START SUPPLIED DATA

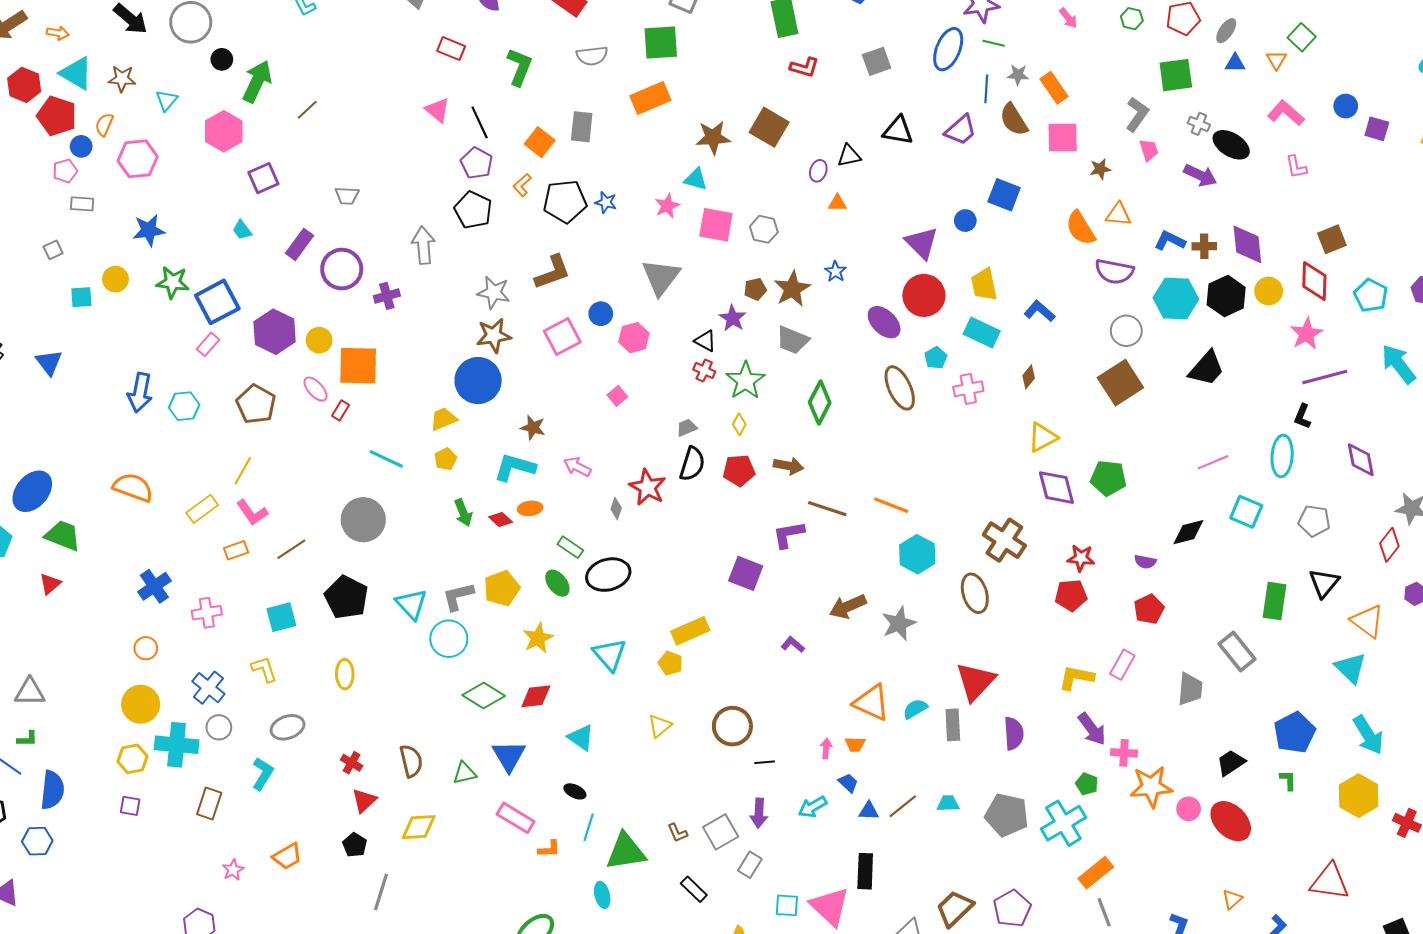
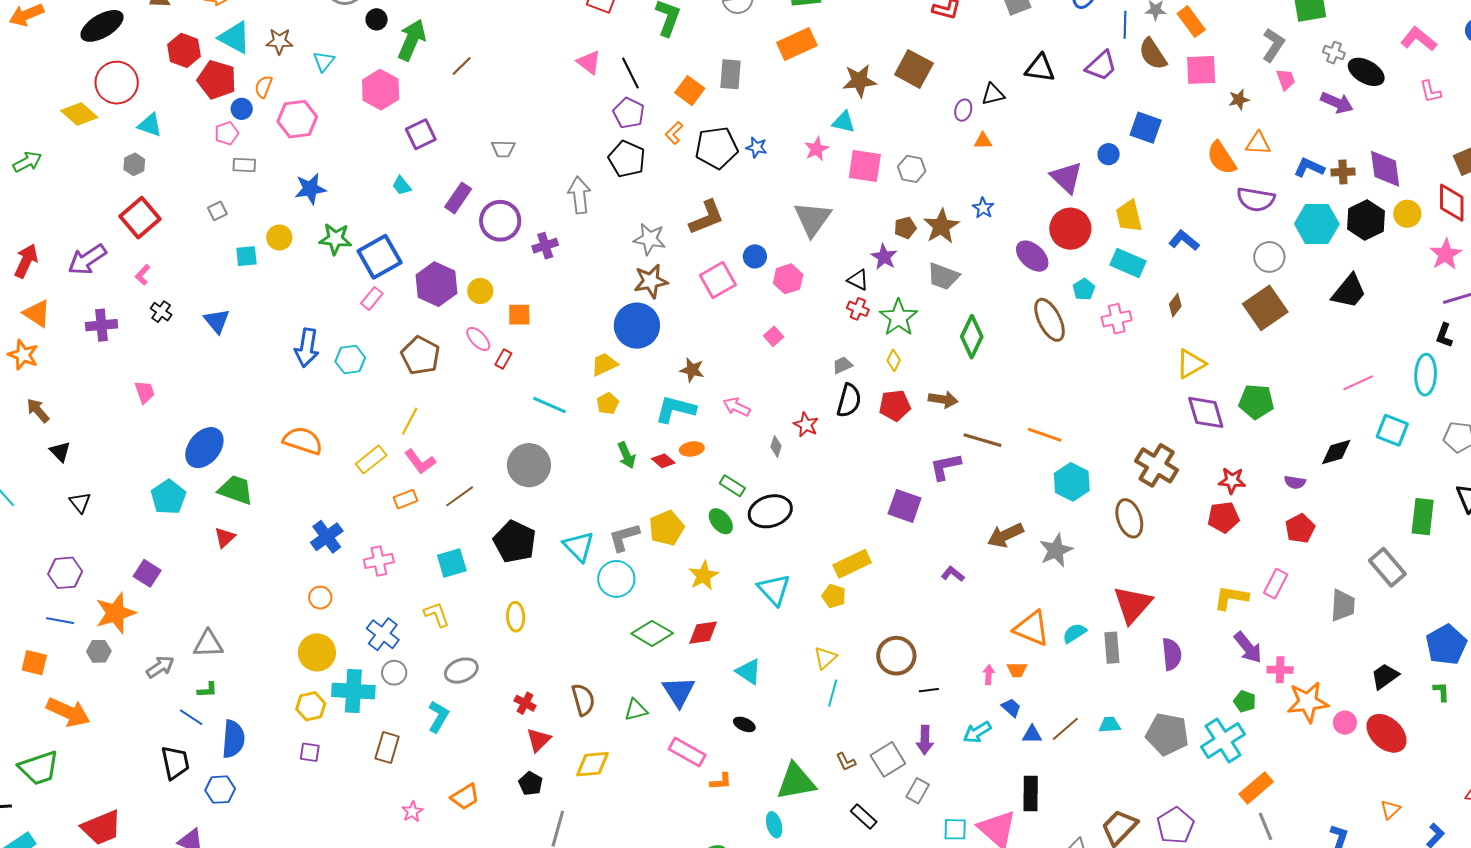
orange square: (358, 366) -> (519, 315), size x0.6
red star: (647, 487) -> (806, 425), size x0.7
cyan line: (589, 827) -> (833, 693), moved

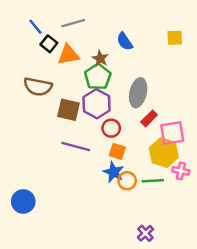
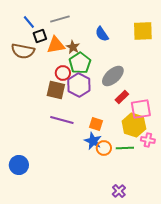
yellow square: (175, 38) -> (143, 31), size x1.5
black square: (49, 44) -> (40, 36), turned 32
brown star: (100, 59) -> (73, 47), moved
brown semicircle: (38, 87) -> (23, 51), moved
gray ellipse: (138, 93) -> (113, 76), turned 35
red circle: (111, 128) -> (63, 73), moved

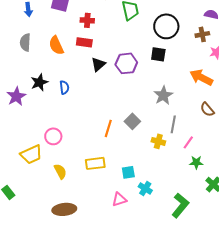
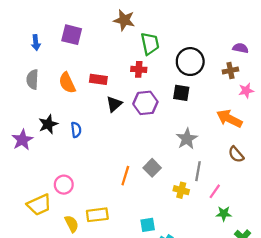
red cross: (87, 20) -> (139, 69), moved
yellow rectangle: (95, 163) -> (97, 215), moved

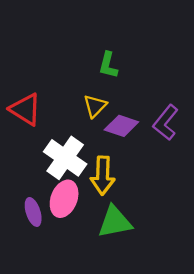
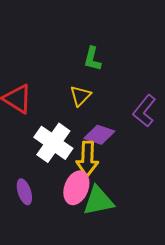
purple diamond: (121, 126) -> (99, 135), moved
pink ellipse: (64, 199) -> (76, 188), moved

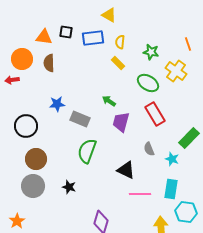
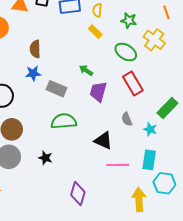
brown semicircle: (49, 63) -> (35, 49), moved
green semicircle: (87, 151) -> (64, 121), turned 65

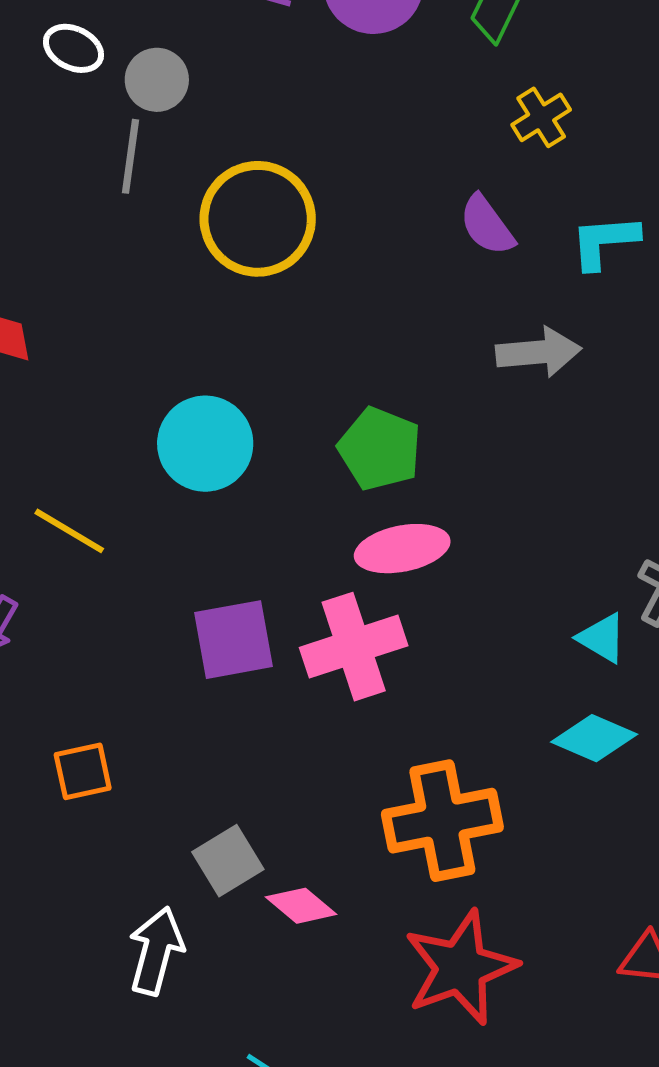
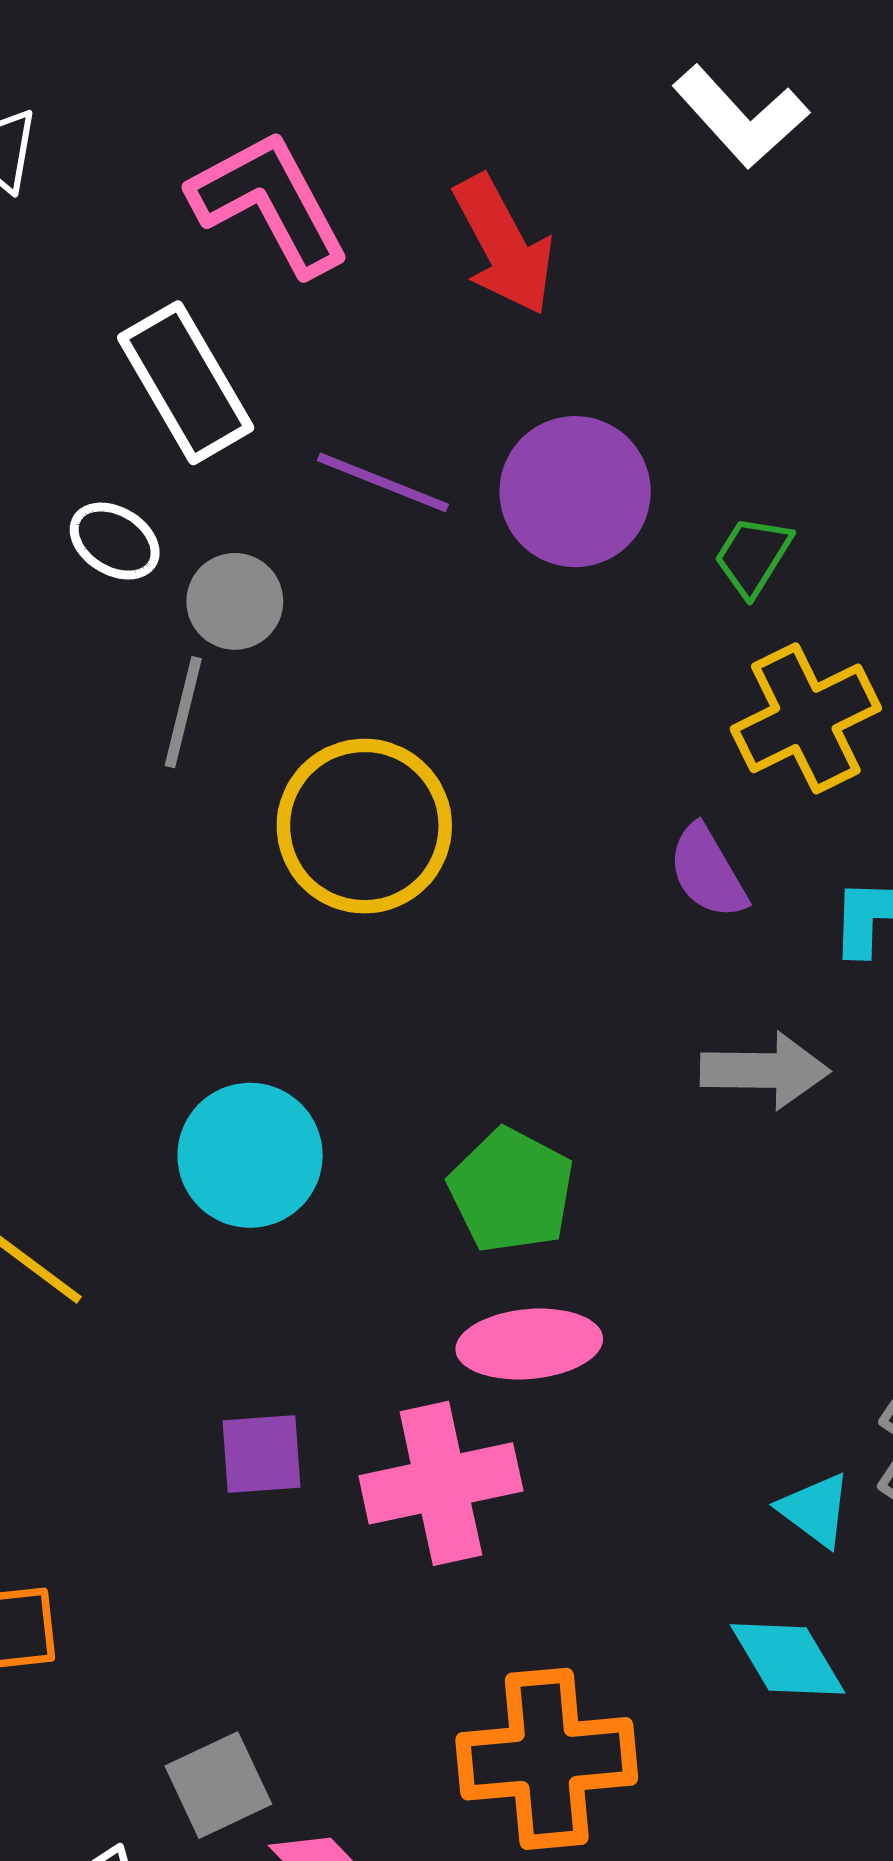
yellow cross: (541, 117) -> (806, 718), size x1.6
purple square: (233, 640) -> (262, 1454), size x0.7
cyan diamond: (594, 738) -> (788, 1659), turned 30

END SUPPLIED DATA

TASK ITEM: Restate word for word the lines from the one holding "purple square: (233, 640)" to the end of the listing, both ends included, and nothing more.

RESPONSE AREA:
purple square: (233, 640) -> (262, 1454), size x0.7
cyan diamond: (594, 738) -> (788, 1659), turned 30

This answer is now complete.